● **WORK REQUIRED**
Rewrite the data below, switching every "desktop" to "tabletop" and keeping everything else the same.

● **THE RECORDS**
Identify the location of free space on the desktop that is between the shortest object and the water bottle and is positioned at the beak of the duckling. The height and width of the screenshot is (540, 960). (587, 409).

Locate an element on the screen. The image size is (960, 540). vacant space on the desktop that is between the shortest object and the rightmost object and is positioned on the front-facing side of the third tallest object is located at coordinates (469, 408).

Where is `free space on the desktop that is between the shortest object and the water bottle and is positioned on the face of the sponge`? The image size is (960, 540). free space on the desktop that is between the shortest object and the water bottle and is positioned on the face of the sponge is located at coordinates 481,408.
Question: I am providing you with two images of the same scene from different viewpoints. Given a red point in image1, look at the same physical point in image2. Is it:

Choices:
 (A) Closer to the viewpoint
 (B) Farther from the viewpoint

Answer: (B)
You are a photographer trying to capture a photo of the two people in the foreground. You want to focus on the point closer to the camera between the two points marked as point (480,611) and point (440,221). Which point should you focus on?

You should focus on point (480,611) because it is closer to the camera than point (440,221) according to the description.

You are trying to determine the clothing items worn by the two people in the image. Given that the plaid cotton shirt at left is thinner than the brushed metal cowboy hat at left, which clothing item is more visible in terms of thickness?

● **SOLUTION**
Identify the location of free space on the tabletop that is between the shortest object and the water bottle and is positioned at the beak of the duckling. The height and width of the screenshot is (540, 960). (587, 409).

Locate an element on the screen. The image size is (960, 540). vacant space on the tabletop that is between the shortest object and the rightmost object and is positioned on the front-facing side of the third tallest object is located at coordinates (469, 408).

Where is `free space on the tabletop that is between the shortest object and the water bottle and is positioned on the face of the sponge`? The image size is (960, 540). free space on the tabletop that is between the shortest object and the water bottle and is positioned on the face of the sponge is located at coordinates 481,408.
Question: I am providing you with two images of the same scene from different viewpoints. Given a red point in image1, look at the same physical point in image2. Is it:

Choices:
 (A) Closer to the viewpoint
 (B) Farther from the viewpoint

Answer: (B)
You are a photographer trying to capture a photo of the two people in the foreground. You want to focus on the point closer to the camera between the two points marked as point (480,611) and point (440,221). Which point should you focus on?

You should focus on point (480,611) because it is closer to the camera than point (440,221) according to the description.

You are trying to determine the clothing items worn by the two people in the image. Given that the plaid cotton shirt at left is thinner than the brushed metal cowboy hat at left, which clothing item is more visible in terms of thickness?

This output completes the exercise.